[Records to process]
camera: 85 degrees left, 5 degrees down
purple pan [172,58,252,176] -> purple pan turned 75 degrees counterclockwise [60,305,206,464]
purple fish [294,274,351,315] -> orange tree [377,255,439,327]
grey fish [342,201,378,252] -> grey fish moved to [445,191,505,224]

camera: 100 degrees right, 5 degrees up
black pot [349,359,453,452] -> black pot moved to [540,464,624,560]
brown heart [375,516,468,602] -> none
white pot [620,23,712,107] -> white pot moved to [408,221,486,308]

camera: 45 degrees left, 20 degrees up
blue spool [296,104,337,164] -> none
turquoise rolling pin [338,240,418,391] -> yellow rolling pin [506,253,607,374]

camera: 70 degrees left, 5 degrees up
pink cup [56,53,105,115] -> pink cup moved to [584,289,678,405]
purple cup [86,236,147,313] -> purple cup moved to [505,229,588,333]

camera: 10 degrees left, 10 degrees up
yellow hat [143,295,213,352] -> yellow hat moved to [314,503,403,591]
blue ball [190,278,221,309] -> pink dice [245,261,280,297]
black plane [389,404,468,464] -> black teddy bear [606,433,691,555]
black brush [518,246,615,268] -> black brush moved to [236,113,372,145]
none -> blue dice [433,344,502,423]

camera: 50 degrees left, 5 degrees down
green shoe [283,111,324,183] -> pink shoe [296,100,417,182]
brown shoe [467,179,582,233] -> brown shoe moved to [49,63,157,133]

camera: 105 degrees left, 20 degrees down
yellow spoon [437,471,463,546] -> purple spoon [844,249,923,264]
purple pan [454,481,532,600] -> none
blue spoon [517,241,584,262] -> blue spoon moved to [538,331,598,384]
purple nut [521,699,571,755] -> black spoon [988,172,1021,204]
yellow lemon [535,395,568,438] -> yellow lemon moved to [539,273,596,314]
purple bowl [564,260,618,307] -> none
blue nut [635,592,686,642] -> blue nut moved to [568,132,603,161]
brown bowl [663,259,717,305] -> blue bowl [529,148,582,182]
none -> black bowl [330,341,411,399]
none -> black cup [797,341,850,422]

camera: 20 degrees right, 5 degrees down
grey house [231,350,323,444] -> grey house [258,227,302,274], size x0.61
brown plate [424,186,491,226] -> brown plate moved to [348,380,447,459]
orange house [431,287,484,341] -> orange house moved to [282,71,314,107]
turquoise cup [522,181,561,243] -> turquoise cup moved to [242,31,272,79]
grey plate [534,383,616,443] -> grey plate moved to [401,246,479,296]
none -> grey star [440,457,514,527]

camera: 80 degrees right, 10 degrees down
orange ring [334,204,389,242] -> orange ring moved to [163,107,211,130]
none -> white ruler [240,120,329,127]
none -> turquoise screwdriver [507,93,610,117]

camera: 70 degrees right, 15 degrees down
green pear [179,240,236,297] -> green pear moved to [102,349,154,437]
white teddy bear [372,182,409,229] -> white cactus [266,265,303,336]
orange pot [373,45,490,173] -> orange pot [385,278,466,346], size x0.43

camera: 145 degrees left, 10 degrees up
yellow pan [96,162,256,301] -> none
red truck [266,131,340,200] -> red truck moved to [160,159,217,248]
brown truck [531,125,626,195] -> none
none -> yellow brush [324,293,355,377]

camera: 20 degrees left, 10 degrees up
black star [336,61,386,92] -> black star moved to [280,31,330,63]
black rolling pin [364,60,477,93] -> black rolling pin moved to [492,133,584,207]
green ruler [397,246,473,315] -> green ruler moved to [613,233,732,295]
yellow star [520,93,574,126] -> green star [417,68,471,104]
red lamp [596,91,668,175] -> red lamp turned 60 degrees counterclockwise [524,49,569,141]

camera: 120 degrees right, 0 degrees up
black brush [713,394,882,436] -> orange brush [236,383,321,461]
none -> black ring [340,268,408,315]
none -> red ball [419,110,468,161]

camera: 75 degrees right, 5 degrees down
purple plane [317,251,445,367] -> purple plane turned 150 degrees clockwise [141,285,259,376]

[Required work] All lines from the one containing "black rolling pin [364,60,477,93]" through the end of the records, both ends included, are to be quoted exactly; please add nothing else.

[Solved exercise]
black rolling pin [364,60,477,93] -> black rolling pin moved to [492,133,584,207]
green ruler [397,246,473,315] -> green ruler moved to [613,233,732,295]
yellow star [520,93,574,126] -> green star [417,68,471,104]
red lamp [596,91,668,175] -> red lamp turned 60 degrees counterclockwise [524,49,569,141]

camera: 120 degrees right, 0 degrees up
black brush [713,394,882,436] -> orange brush [236,383,321,461]
none -> black ring [340,268,408,315]
none -> red ball [419,110,468,161]

camera: 75 degrees right, 5 degrees down
purple plane [317,251,445,367] -> purple plane turned 150 degrees clockwise [141,285,259,376]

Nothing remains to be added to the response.